Instructions for the task: Nothing but the lines from the one containing "R13: 1.5k (GND, VB2) -> 1.5k (GND, VE2)" to the end of the records below should be output, each exactly as written.

(Beginning of Supplied material)

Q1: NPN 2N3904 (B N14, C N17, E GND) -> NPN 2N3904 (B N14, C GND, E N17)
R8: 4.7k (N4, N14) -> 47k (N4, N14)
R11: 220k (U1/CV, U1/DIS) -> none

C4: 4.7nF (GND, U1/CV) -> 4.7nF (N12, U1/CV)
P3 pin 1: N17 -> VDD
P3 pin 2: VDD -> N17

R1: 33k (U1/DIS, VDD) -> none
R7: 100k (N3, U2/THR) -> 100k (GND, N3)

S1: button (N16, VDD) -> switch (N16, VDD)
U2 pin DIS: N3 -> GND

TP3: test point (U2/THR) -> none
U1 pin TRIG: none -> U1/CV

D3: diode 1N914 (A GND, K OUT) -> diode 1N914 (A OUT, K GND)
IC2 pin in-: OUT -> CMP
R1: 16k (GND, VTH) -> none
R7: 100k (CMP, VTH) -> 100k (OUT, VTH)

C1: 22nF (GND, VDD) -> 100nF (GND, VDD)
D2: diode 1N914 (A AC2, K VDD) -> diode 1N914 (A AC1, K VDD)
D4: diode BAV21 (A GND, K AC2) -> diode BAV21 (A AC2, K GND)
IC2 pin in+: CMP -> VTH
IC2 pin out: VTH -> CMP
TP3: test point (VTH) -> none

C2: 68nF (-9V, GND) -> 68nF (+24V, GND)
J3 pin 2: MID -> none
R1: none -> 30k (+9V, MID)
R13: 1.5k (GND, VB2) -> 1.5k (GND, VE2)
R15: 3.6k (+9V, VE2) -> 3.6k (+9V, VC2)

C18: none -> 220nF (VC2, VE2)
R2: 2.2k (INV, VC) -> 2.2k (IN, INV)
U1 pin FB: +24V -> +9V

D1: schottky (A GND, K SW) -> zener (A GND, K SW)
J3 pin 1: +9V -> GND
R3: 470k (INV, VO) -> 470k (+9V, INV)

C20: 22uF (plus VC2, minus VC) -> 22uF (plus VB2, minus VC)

(End of Supplied material)

Solution to this task:
R13: 1.5k (GND, VB2) -> 1.5k (GND, VE2)
R15: 3.6k (+9V, VE2) -> 3.6k (+9V, VC2)

C18: none -> 220nF (VC2, VE2)
R2: 2.2k (INV, VC) -> 2.2k (IN, INV)
U1 pin FB: +24V -> +9V

D1: schottky (A GND, K SW) -> zener (A GND, K SW)
J3 pin 1: +9V -> GND
R3: 470k (INV, VO) -> 470k (+9V, INV)

C20: 22uF (plus VC2, minus VC) -> 22uF (plus VB2, minus VC)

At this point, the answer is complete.